Exercise instructions:
Copy every line that mentions the word "Render".

Records to use:
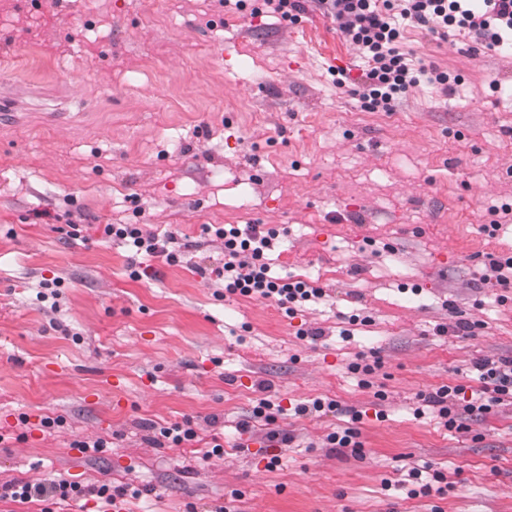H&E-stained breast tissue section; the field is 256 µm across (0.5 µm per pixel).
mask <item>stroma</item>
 Returning a JSON list of instances; mask_svg holds the SVG:
<instances>
[{
	"label": "stroma",
	"instance_id": "1",
	"mask_svg": "<svg viewBox=\"0 0 512 512\" xmlns=\"http://www.w3.org/2000/svg\"><path fill=\"white\" fill-rule=\"evenodd\" d=\"M305 8L289 24L221 0H0L1 485L154 487L126 512H206L234 490L238 512H512V404L465 431L412 411L512 356V287L481 279L512 254V220L482 230L512 206V53L406 24L401 51L461 82L370 112L336 85L364 59ZM102 224L176 232L195 262L146 258L131 279ZM206 224L287 230L276 269L325 301L291 316L218 296L194 269L224 253ZM53 278L55 311L36 297ZM457 312L482 329L438 334ZM361 355L381 361L368 387L347 369ZM263 397L284 414L238 432ZM318 397L364 412V457L327 445L347 416L292 412ZM187 420L197 442L151 444ZM98 437L110 450L73 446ZM426 464L447 491L407 496Z\"/></svg>",
	"mask_w": 512,
	"mask_h": 512
}]
</instances>
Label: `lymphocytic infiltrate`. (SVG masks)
<instances>
[{
    "mask_svg": "<svg viewBox=\"0 0 512 512\" xmlns=\"http://www.w3.org/2000/svg\"><path fill=\"white\" fill-rule=\"evenodd\" d=\"M331 17L343 38L357 49L368 67L359 94L361 105L370 111H393L402 96L419 84L451 94L459 78L435 65L414 66L399 49L402 21H410L436 33L454 26L474 34L486 48L502 46L512 33V0H316ZM99 230L106 241L129 247L132 277H139L138 259L158 257L167 264L184 262L190 243L179 242L174 232L162 235L140 224H103ZM204 234L221 240L224 259L215 267L200 268L211 276L225 294L274 299L288 313L297 304L322 298L323 288L301 279L275 277L266 254L278 238L276 231L261 224H207ZM479 381L474 389L465 385H444L419 393L423 406L437 413L448 429L462 430L466 419L489 414L504 400H512V356L475 361ZM127 487L110 484L83 486L64 478L45 484L15 482L0 487V500L26 504L32 500L80 501L97 499L102 512H111Z\"/></svg>",
    "mask_w": 512,
    "mask_h": 512,
    "instance_id": "f902f5d3",
    "label": "lymphocytic infiltrate"
}]
</instances>
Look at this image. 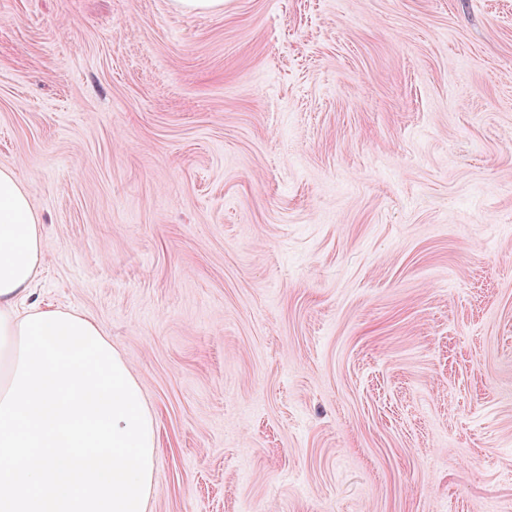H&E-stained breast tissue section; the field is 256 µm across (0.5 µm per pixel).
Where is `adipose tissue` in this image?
<instances>
[{"label": "adipose tissue", "mask_w": 512, "mask_h": 512, "mask_svg": "<svg viewBox=\"0 0 512 512\" xmlns=\"http://www.w3.org/2000/svg\"><path fill=\"white\" fill-rule=\"evenodd\" d=\"M43 260V224L29 192L10 169L0 168V399L19 363L23 315L40 311L30 297Z\"/></svg>", "instance_id": "adipose-tissue-1"}]
</instances>
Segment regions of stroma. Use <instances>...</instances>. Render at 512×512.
Wrapping results in <instances>:
<instances>
[{
  "label": "stroma",
  "instance_id": "35a3bbf8",
  "mask_svg": "<svg viewBox=\"0 0 512 512\" xmlns=\"http://www.w3.org/2000/svg\"><path fill=\"white\" fill-rule=\"evenodd\" d=\"M0 167L145 512H512V0H0ZM172 6L185 14H213L224 10V0H172Z\"/></svg>",
  "mask_w": 512,
  "mask_h": 512
}]
</instances>
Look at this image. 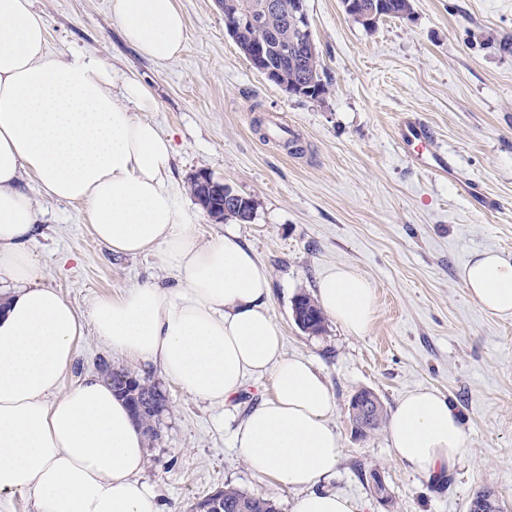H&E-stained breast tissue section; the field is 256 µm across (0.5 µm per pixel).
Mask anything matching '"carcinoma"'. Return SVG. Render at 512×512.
I'll return each instance as SVG.
<instances>
[{
	"instance_id": "carcinoma-1",
	"label": "carcinoma",
	"mask_w": 512,
	"mask_h": 512,
	"mask_svg": "<svg viewBox=\"0 0 512 512\" xmlns=\"http://www.w3.org/2000/svg\"><path fill=\"white\" fill-rule=\"evenodd\" d=\"M385 2L380 18H405L412 13L411 0H357V8L344 9L345 14L355 23L373 31L374 27L366 26L363 8ZM280 11L270 20L269 27L279 38L268 41V64L281 72V81L292 85H303L309 91L302 97L311 100L324 98L330 90L331 79L322 66L313 34L301 36L293 28L290 21L289 5L293 0H278ZM249 3V0H222L225 28H233V42L241 54L250 51L253 44L265 38L266 32L257 29L242 28L237 23L238 8ZM224 219L236 224H249L254 219L252 200L244 202L240 210H231L224 214ZM292 311L294 320L312 334L325 330L326 315L317 301L302 293L294 298ZM102 374L112 382V390L125 401L136 424L144 434L153 439L158 436L157 422L160 413L166 406V397L161 389L125 369H112L102 364ZM370 397L371 409L361 415L357 406L351 405L352 420L355 431L366 436L381 428L386 420V411L382 401L373 392L362 389L356 397ZM219 502L220 512H277L276 504L267 498L250 496L233 488H226L215 495L203 498L194 505L196 512H211L209 507Z\"/></svg>"
}]
</instances>
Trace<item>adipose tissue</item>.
<instances>
[{
	"mask_svg": "<svg viewBox=\"0 0 512 512\" xmlns=\"http://www.w3.org/2000/svg\"><path fill=\"white\" fill-rule=\"evenodd\" d=\"M112 16L140 53L167 62L187 37L176 0H112ZM31 0H0V495L24 494L35 512H160L140 474L144 435L99 377L61 391L83 336L76 310L40 285L27 242L38 212L22 189L86 209L112 252L150 254L176 270L175 285L136 284L96 299L89 319L113 351L157 363L189 395L223 406L247 376L269 377L273 394L238 426L250 468L300 490L294 512H353L322 490L341 456L328 417L333 399L311 361L284 356L267 307L270 274L234 225L209 243L170 180L173 146L147 112L150 89L115 84L103 60L47 49ZM138 112H131L129 102ZM462 278L489 314L512 316V257L473 253ZM317 297L347 331L364 333L370 283L345 266L328 271ZM395 457L432 474L452 469L466 441L461 415L430 389L404 395L389 422Z\"/></svg>",
	"mask_w": 512,
	"mask_h": 512,
	"instance_id": "1",
	"label": "adipose tissue"
}]
</instances>
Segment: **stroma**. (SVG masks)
<instances>
[{"label": "stroma", "instance_id": "obj_1", "mask_svg": "<svg viewBox=\"0 0 512 512\" xmlns=\"http://www.w3.org/2000/svg\"><path fill=\"white\" fill-rule=\"evenodd\" d=\"M187 25L181 54L166 63L142 57L112 18L111 0H33L48 49L106 60L115 81L133 75L151 88L149 118L172 137L171 180L193 204V178L207 173L255 204L238 232L267 267L269 309L286 355L310 358L334 396L330 422L343 448L325 489L354 512H468L494 489L512 512V318L484 312L461 272L478 250L512 256V0H412L405 19L366 31L340 0H306L311 30L332 85L323 99L292 97L253 69L224 27L216 0H178ZM419 117L461 178L474 181L489 209L457 183L432 177L395 141L399 120ZM291 130L300 154L265 141L263 124ZM24 191L39 212L28 243L56 288L80 314L92 301L136 283L176 282L154 257L110 251L91 233L84 206ZM346 266L374 290L363 335L327 320L318 335L296 324L292 303L315 293L330 267ZM128 369L165 391L158 436L146 443L143 480L163 512L191 506L230 486L292 512L296 493L251 472L234 447L237 425L271 395L269 378L248 377L227 408L193 400L154 364L112 353L85 330L63 386ZM431 388L463 415L466 447L448 472L414 471L393 456L387 429L355 437L353 394L374 391L386 409ZM378 469L392 496L380 504L360 471Z\"/></svg>", "mask_w": 512, "mask_h": 512}]
</instances>
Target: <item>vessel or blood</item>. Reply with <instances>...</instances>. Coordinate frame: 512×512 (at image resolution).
Masks as SVG:
<instances>
[{
    "label": "vessel or blood",
    "instance_id": "1",
    "mask_svg": "<svg viewBox=\"0 0 512 512\" xmlns=\"http://www.w3.org/2000/svg\"><path fill=\"white\" fill-rule=\"evenodd\" d=\"M396 144L413 163L419 164L435 176L458 181L464 194L473 193L471 182L459 181L458 171L447 154L433 150V136L424 123L414 118L402 120L397 127Z\"/></svg>",
    "mask_w": 512,
    "mask_h": 512
}]
</instances>
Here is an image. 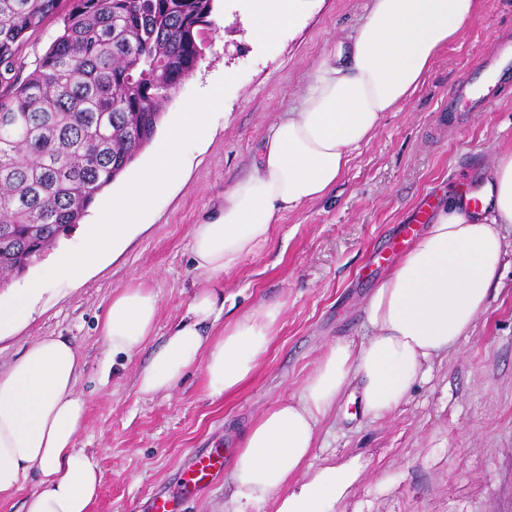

Response to this task:
Segment regions of stroma. Use <instances>...</instances>. Render at 512×512.
Mask anything matching '"carcinoma"'. Return SVG. Render at 512×512.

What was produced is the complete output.